### [Exercise prompt]
Filter these entries so that only lines with the word "bowling" remain.

Recorded data
▶

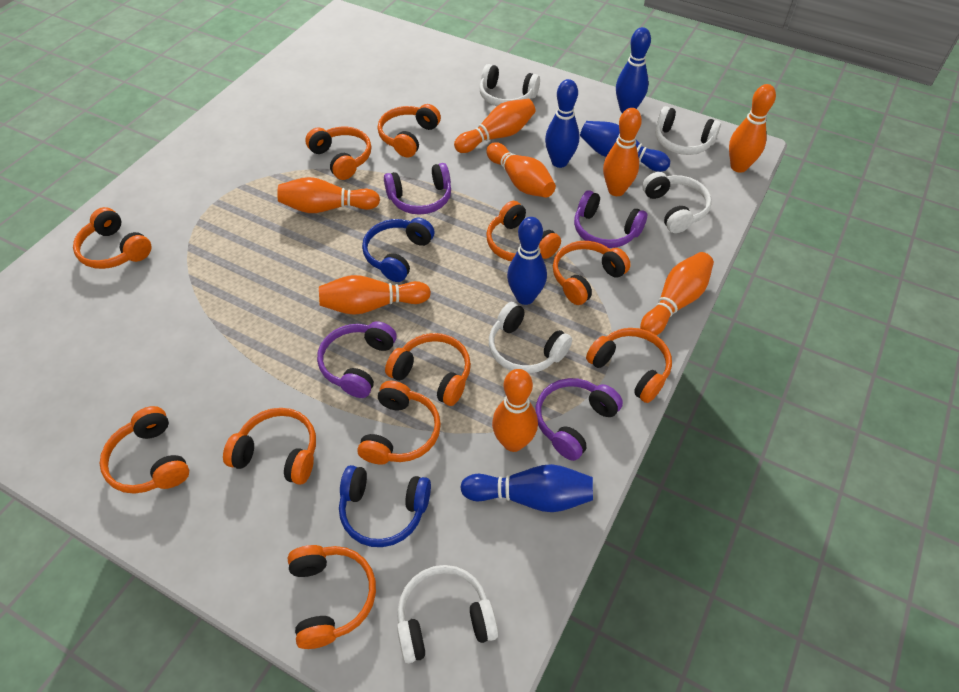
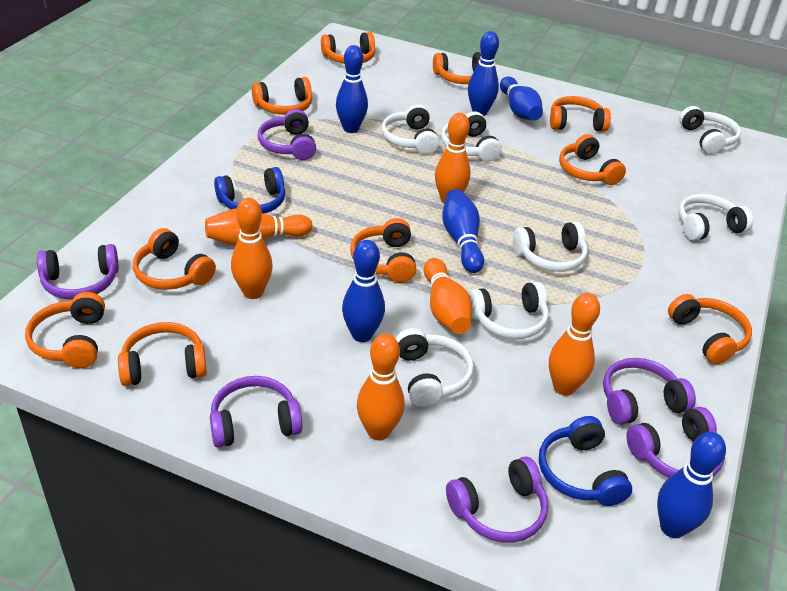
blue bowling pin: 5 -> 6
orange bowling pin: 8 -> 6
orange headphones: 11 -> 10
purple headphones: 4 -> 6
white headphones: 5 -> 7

◀

### [Output for this task]
blue bowling pin: 5 -> 6
orange bowling pin: 8 -> 6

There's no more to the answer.